> Aim of the task
Treat the line containing "R1: 100k (3V3, RESET) -> none" as the first line and the final line of the material below as the last; reproduce that range exactly.

> Recorded data
= Beginning of Section =
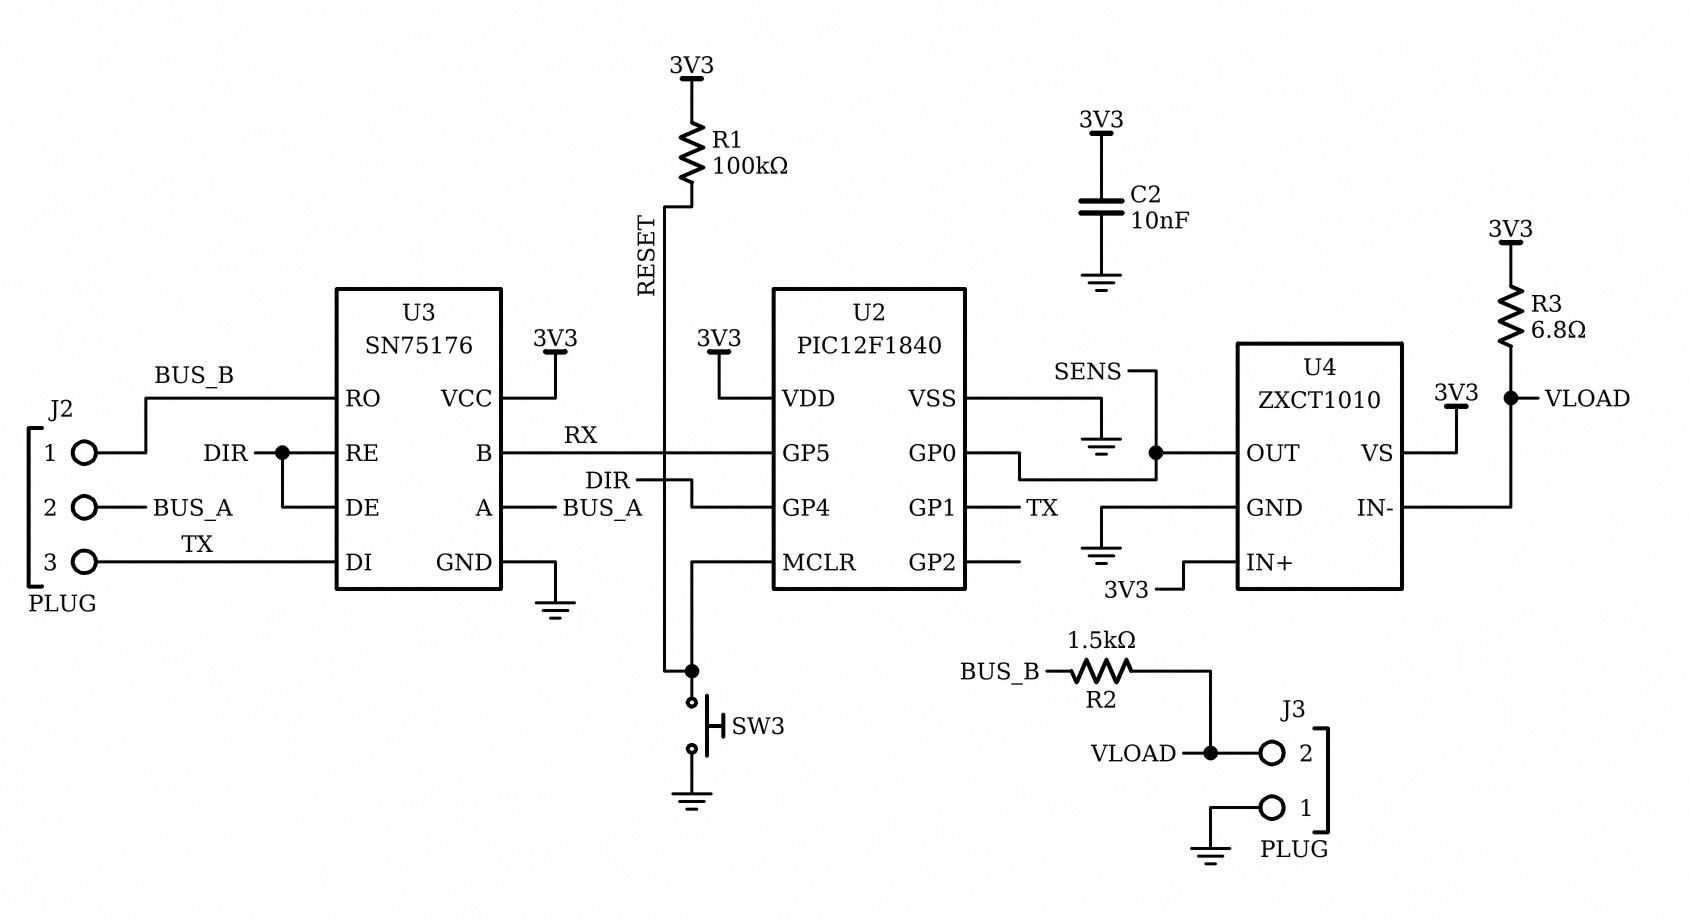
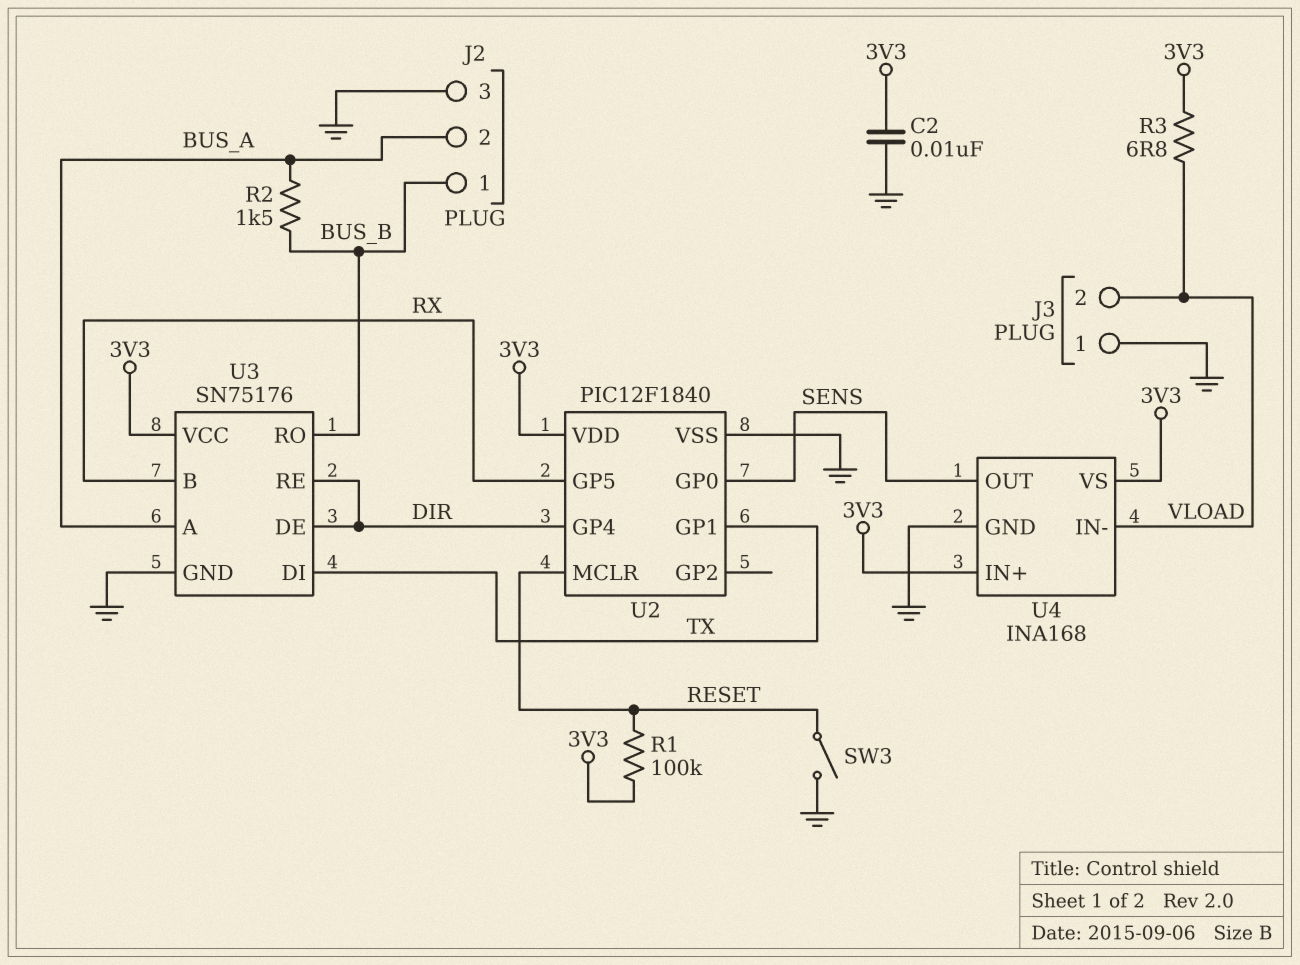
J2 pin 3: TX -> GND
R2: 1.5k (BUS_B, VLOAD) -> 1.5k (BUS_A, BUS_B)
SW3: button (GND, RESET) -> switch (GND, RESET)
U4: ZXCT1010 -> INA168

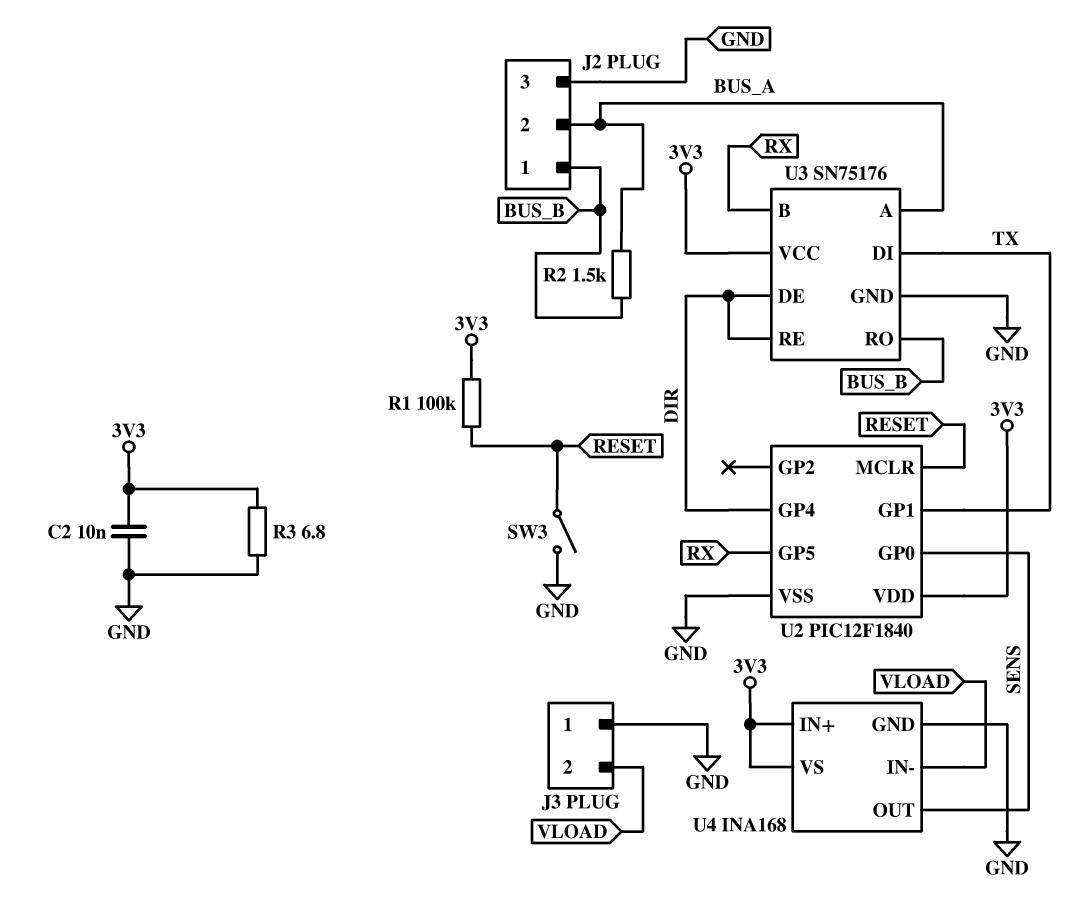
R3: 6.8 (3V3, VLOAD) -> 6.8 (3V3, GND)

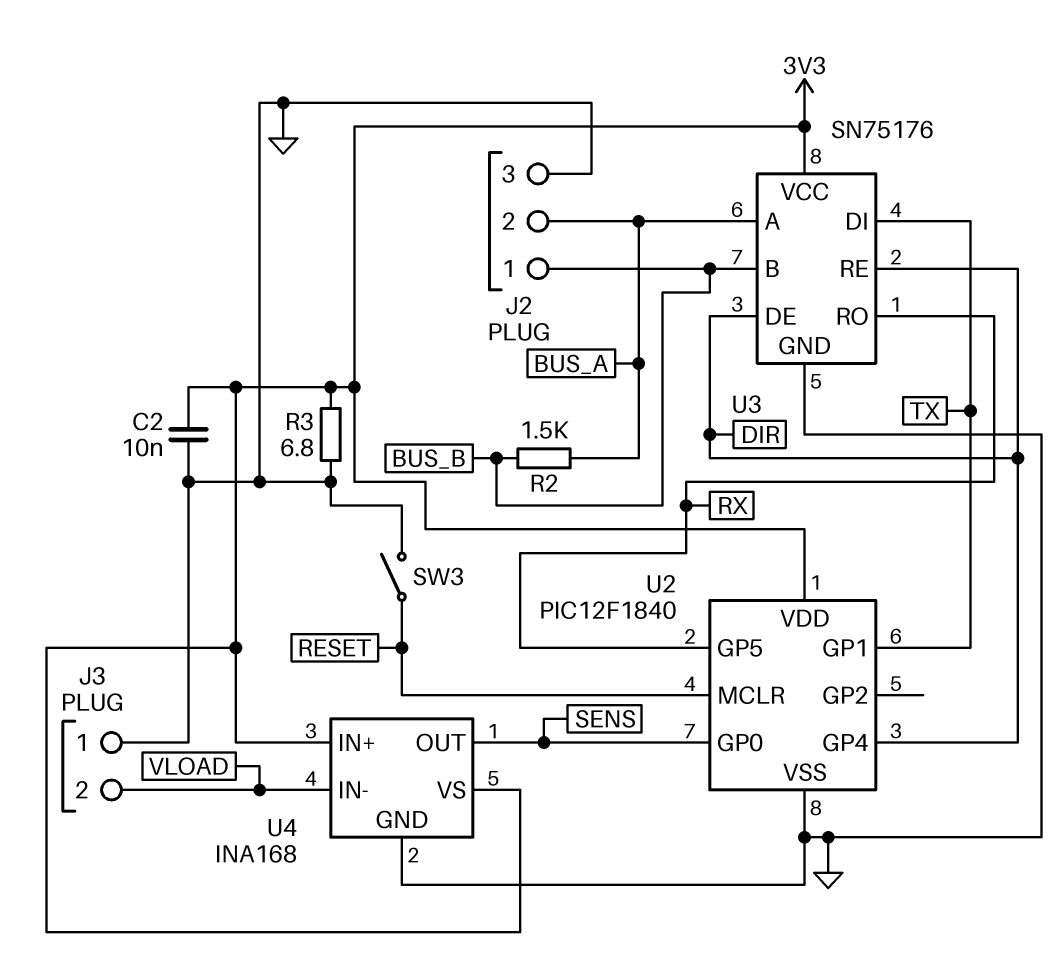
R1: 100k (3V3, RESET) -> none
U3 pin B: RX -> BUS_B
U3 pin RO: BUS_B -> RX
= End of Section =
> Solution for this task
R1: 100k (3V3, RESET) -> none
U3 pin B: RX -> BUS_B
U3 pin RO: BUS_B -> RX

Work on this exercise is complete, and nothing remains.